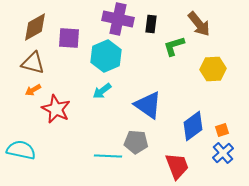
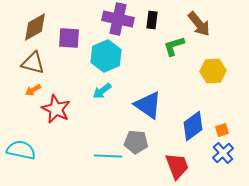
black rectangle: moved 1 px right, 4 px up
yellow hexagon: moved 2 px down
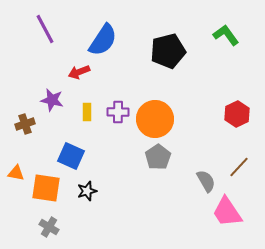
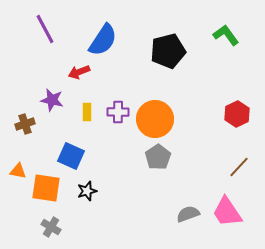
orange triangle: moved 2 px right, 2 px up
gray semicircle: moved 18 px left, 33 px down; rotated 80 degrees counterclockwise
gray cross: moved 2 px right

Task item -
If a line in the material contains "right", show it.

Result for this exercise -
black rectangle: moved 1 px right, 4 px up
orange triangle: moved 2 px right, 2 px up
gray cross: moved 2 px right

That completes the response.